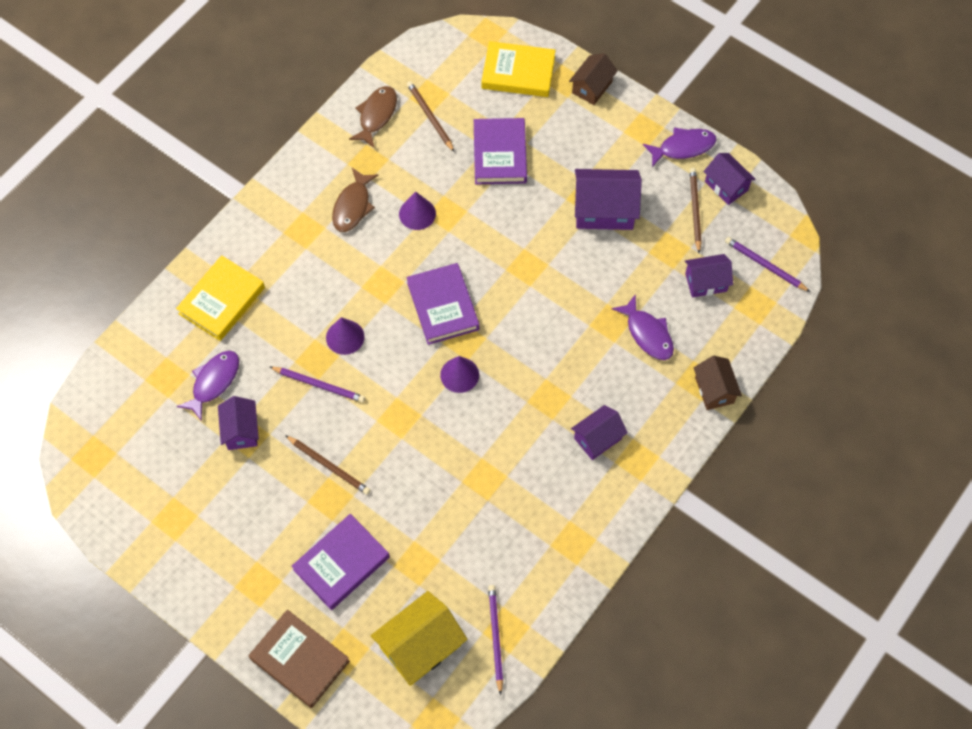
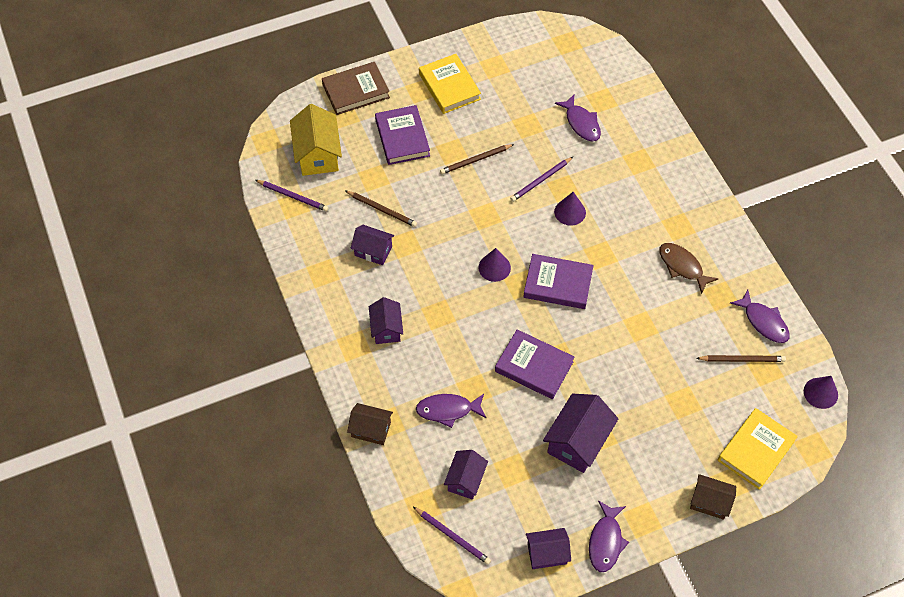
camera: 120 degrees right, 5 degrees down
(222, 301) = (645, 153): yellow book -> yellow book (449, 86)
(241, 430) = (534, 124): purple house -> purple house (373, 251)
(376, 115) = (763, 322): brown fish -> purple fish
(417, 213) = (651, 306): purple cone -> purple cone (820, 393)
(500, 154) = (676, 392): purple book -> purple book (534, 366)
(592, 87) = (709, 502): brown house -> brown house turned 45 degrees counterclockwise
(695, 210) = (537, 513): brown pencil -> brown pencil (382, 209)
(765, 265) = (452, 536): purple pencil -> purple pencil turned 60 degrees clockwise

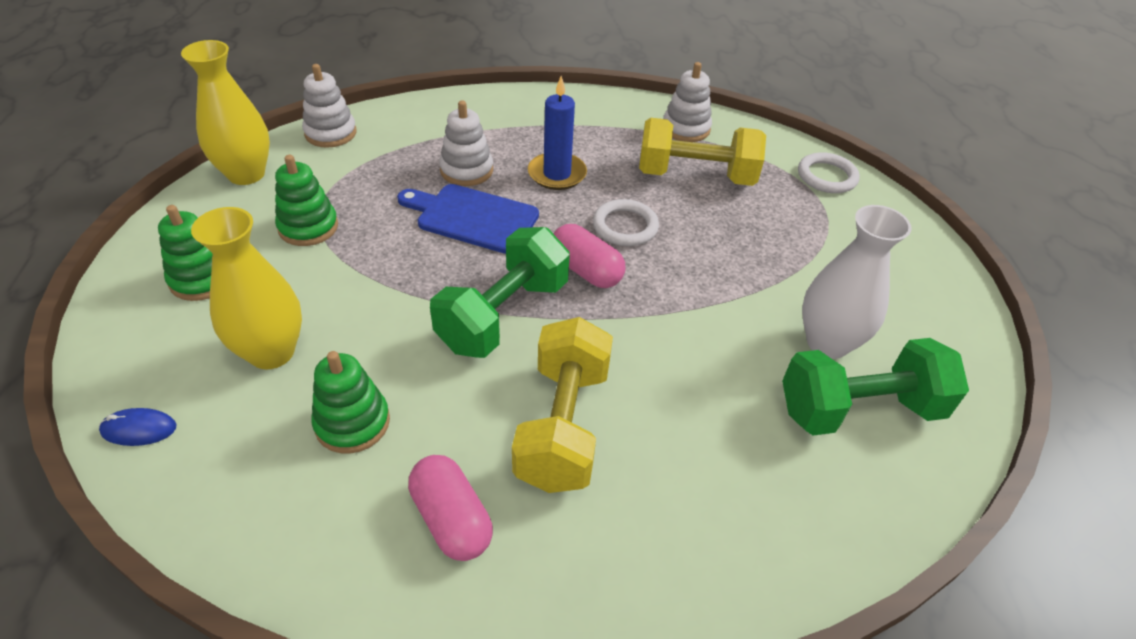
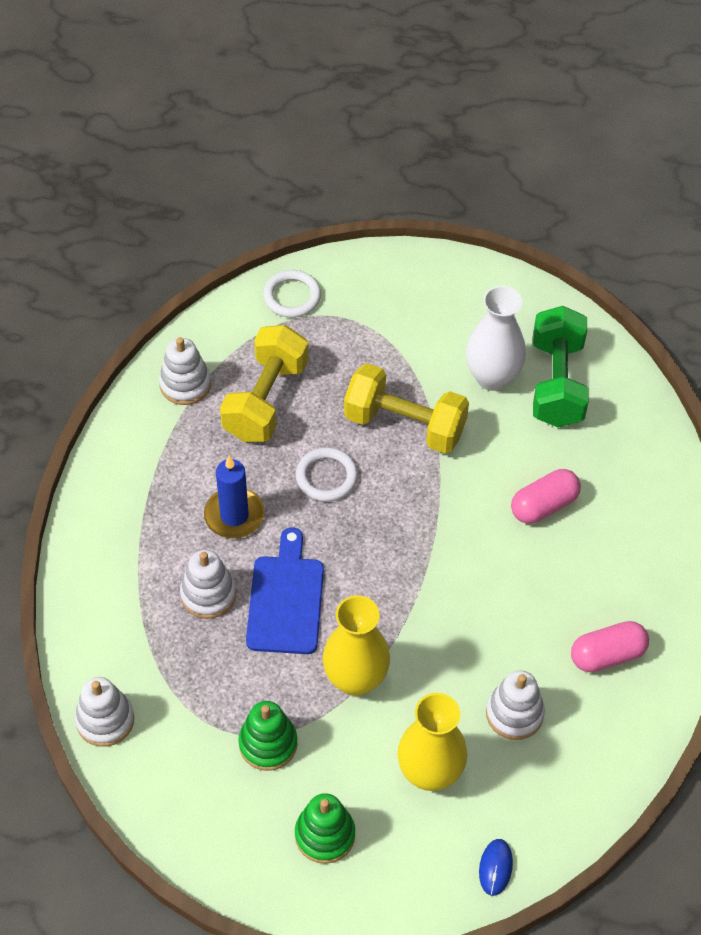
camera: 75 degrees left, 10 degrees up
(246, 174) = (163, 804): yellow vase -> yellow vase (355, 679)
(352, 423) = (514, 713): green stacking toy -> white stacking toy
(472, 217) = (286, 599): blue cutting board -> blue cutting board turned 150 degrees clockwise
(503, 315) = (420, 593): green dumbbell -> none
(563, 426) = (540, 572): yellow dumbbell -> yellow dumbbell (405, 424)
(586, 270) = (378, 521): pink capsule -> pink capsule (544, 505)

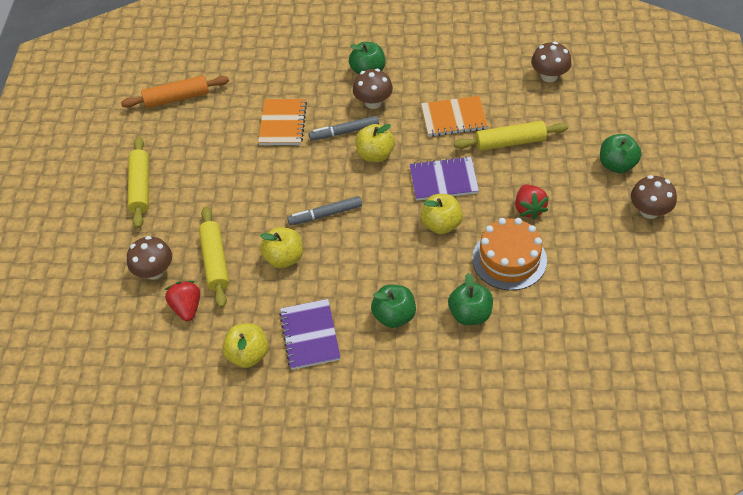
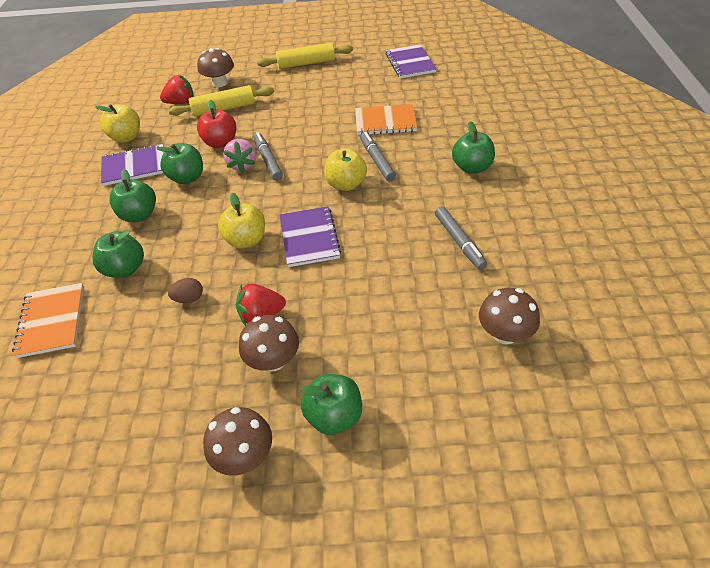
camera: 85 degrees right, 5 degrees down
(177, 98) = (410, 63): orange rolling pin -> purple notebook
(284, 258) = (220, 143): yellow apple -> red apple
(329, 235) = (243, 165): none -> pink strawberry
(341, 281) = (187, 178): none -> green apple
(373, 102) = (423, 176): brown mushroom -> brown mushroom (273, 360)
(454, 118) = (407, 240): orange notebook -> orange notebook (51, 321)
(458, 88) = (459, 242): none -> grey marker
(509, 259) = (189, 299): orange cake -> brown egg
(510, 142) = (371, 294): yellow rolling pin -> none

> _Problem description_
Whatever lies between the first line of the data and the line holding "(695, 210) = (537, 513): brown", inclusive, should be repeated exactly, apart from the pictures.

> _Solution to this problem_
camera: 120 degrees right, 5 degrees down
(222, 301) = (645, 153): yellow book -> yellow book (449, 86)
(241, 430) = (534, 124): purple house -> purple house (373, 251)
(376, 115) = (763, 322): brown fish -> purple fish
(417, 213) = (651, 306): purple cone -> purple cone (820, 393)
(500, 154) = (676, 392): purple book -> purple book (534, 366)
(592, 87) = (709, 502): brown house -> brown house turned 45 degrees counterclockwise
(695, 210) = (537, 513): brown pencil -> brown pencil (382, 209)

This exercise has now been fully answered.